Reproduce the section of the listing that begins at the line containing "green ball: none" and finishes at the line containing "grey ball: [113,348,160,393]". Include both end lines and nothing beyond them.

» **MATERIAL SHOWN**:

============================================================

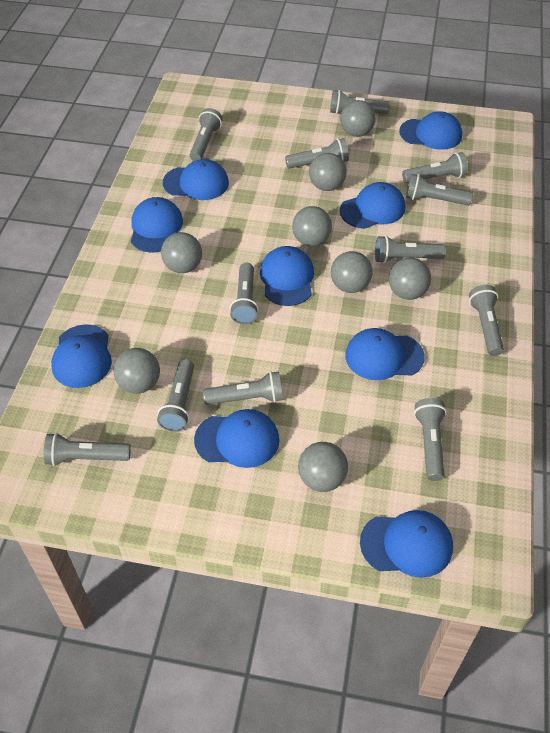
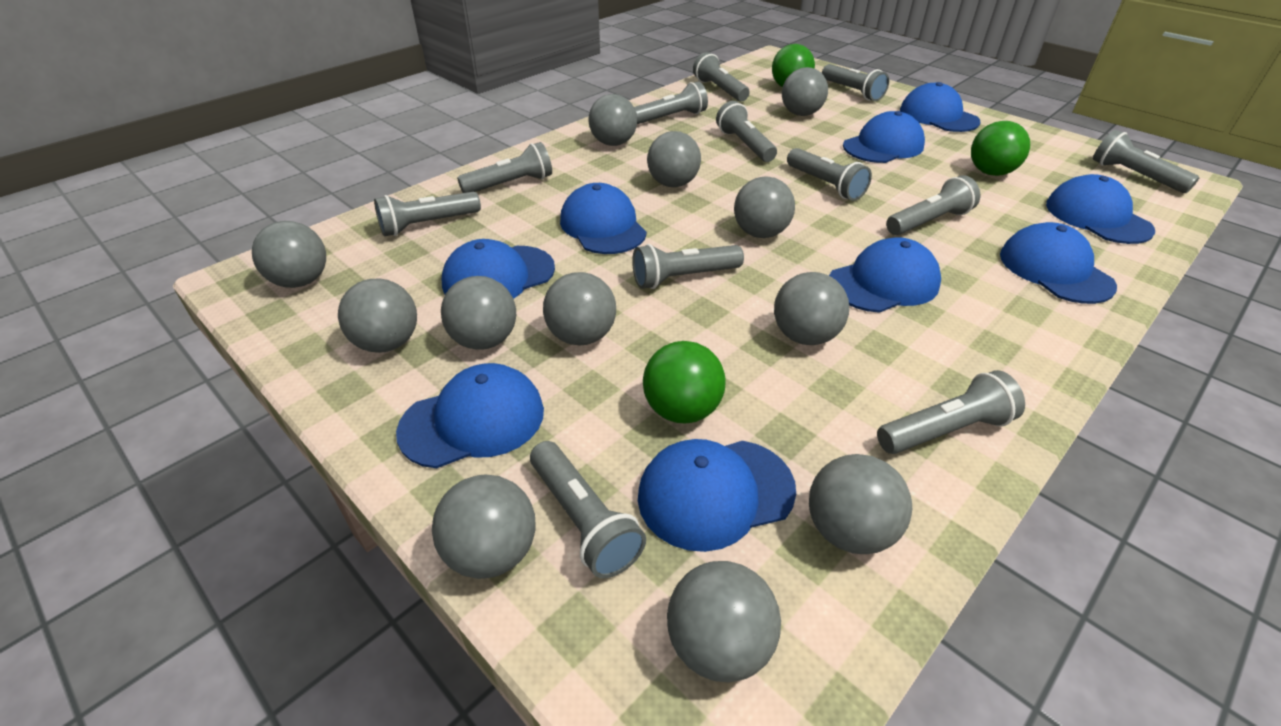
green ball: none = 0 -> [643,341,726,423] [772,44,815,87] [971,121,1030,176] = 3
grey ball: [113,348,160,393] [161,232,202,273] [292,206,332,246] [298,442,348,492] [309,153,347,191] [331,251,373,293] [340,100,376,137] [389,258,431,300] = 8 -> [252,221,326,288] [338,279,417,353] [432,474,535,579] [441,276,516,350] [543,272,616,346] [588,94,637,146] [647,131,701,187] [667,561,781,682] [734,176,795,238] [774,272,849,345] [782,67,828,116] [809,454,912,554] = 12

============================================================

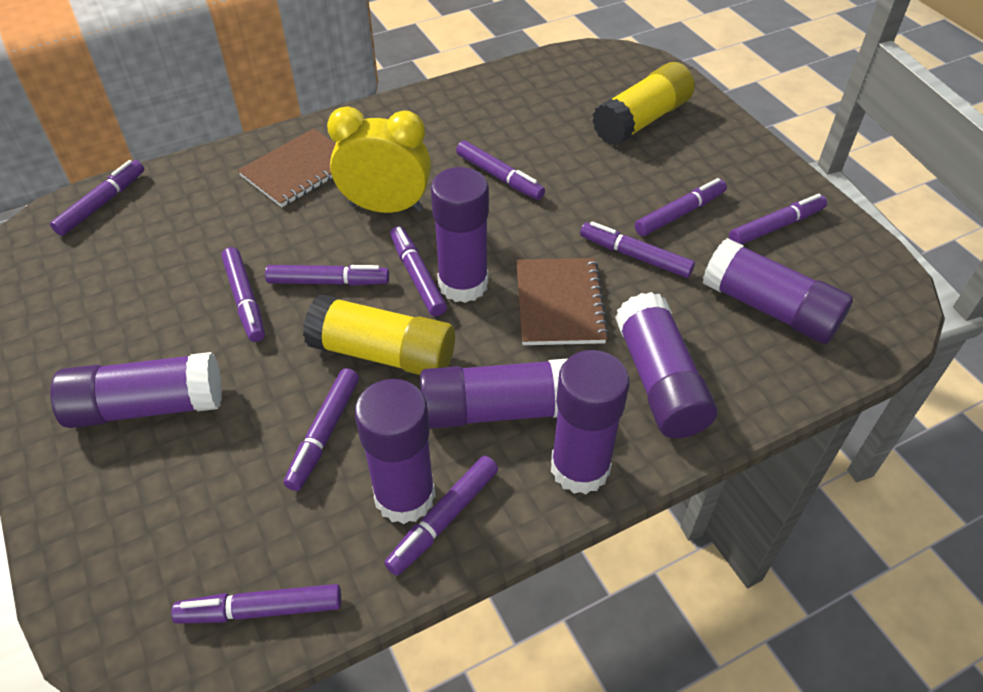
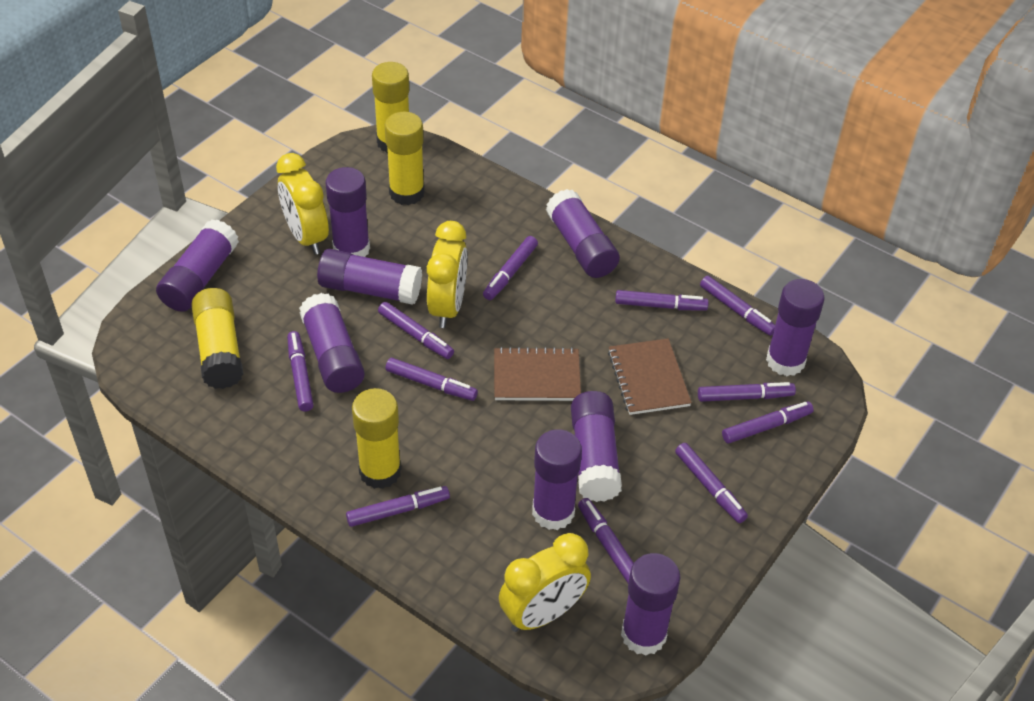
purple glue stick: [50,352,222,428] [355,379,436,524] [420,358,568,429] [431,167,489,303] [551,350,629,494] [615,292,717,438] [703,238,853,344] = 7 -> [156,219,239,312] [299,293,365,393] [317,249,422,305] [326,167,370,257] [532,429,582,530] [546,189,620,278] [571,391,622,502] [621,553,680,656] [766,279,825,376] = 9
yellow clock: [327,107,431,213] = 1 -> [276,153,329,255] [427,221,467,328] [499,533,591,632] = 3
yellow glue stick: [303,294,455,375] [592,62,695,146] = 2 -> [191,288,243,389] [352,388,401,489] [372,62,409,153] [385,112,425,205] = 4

============================================================

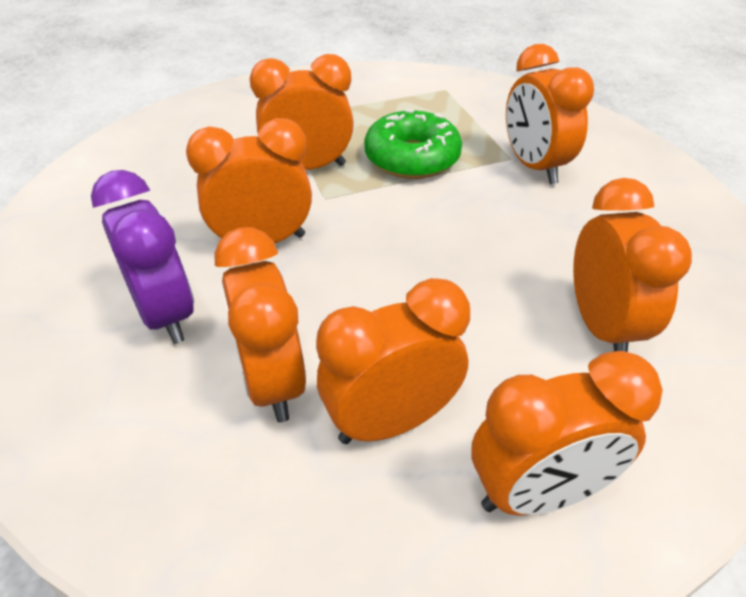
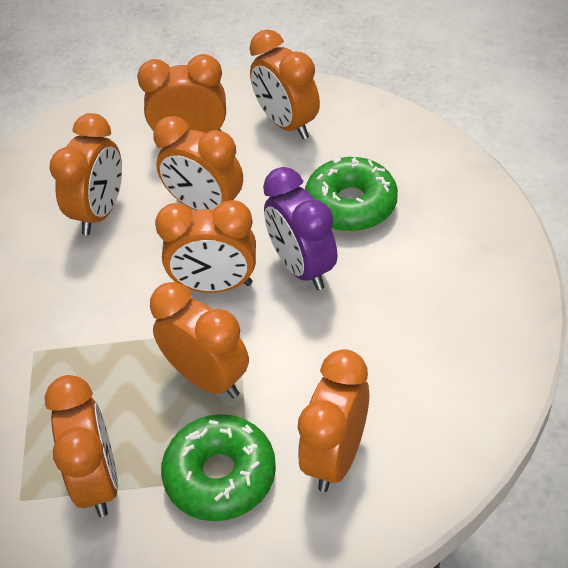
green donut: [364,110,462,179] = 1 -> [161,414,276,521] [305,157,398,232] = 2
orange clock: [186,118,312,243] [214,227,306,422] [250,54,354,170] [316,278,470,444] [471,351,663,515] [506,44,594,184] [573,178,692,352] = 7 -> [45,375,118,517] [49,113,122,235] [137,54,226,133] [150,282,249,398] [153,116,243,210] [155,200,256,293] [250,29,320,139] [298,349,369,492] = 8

============================================================

» **TASK RESULT**:
green ball: none = 0 -> [643,341,726,423] [772,44,815,87] [971,121,1030,176] = 3
grey ball: [113,348,160,393] [161,232,202,273] [292,206,332,246] [298,442,348,492] [309,153,347,191] [331,251,373,293] [340,100,376,137] [389,258,431,300] = 8 -> [252,221,326,288] [338,279,417,353] [432,474,535,579] [441,276,516,350] [543,272,616,346] [588,94,637,146] [647,131,701,187] [667,561,781,682] [734,176,795,238] [774,272,849,345] [782,67,828,116] [809,454,912,554] = 12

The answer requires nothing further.